WHAT THE TASK REQUIRES: Beginning at the line containing "(347, 325) = (397, 325): white" and continuing to the end of the records below, give each line again exactly as it stands, and only those lines.

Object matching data
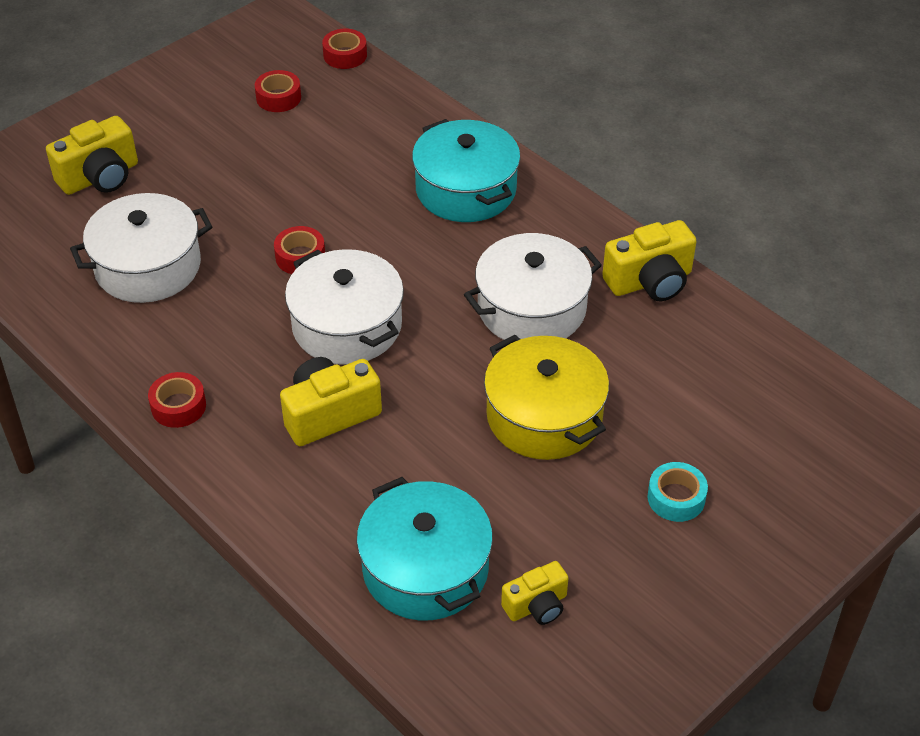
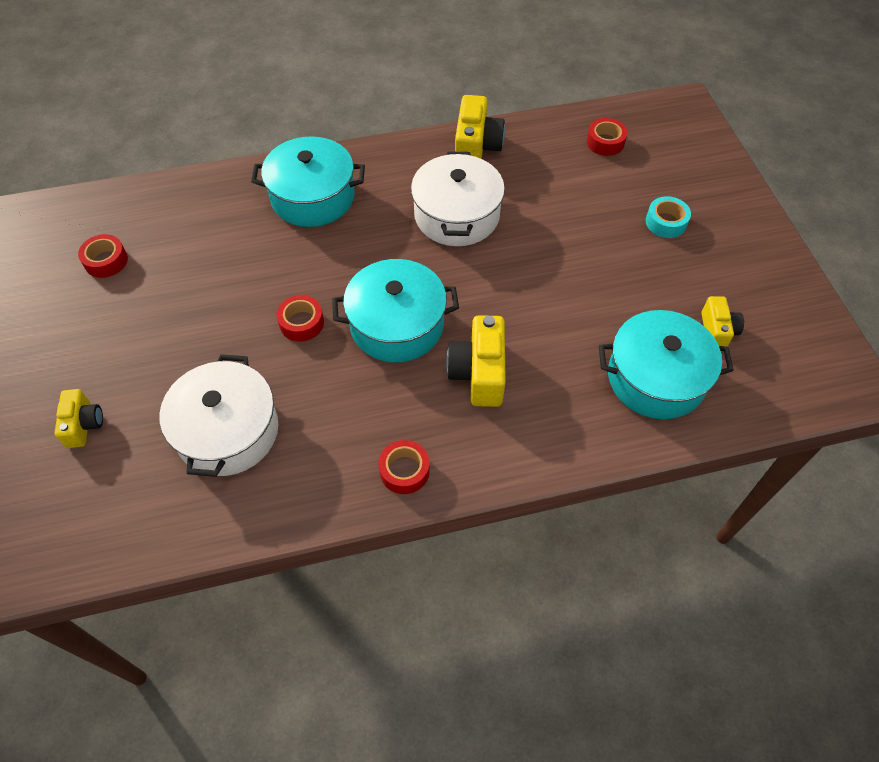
camera: 60 degrees left, 10 degrees up
(100, 177) = (84, 425): yellow camera -> yellow camera, size x0.62
(345, 55) = (98, 200): red tape -> red tape (605, 142)
(347, 325) = (397, 325): white pot -> turquoise pot
(544, 416) = (558, 254): yellow pot -> none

YOUR RESPONSE:
(347, 325) = (397, 325): white pot -> turquoise pot
(544, 416) = (558, 254): yellow pot -> none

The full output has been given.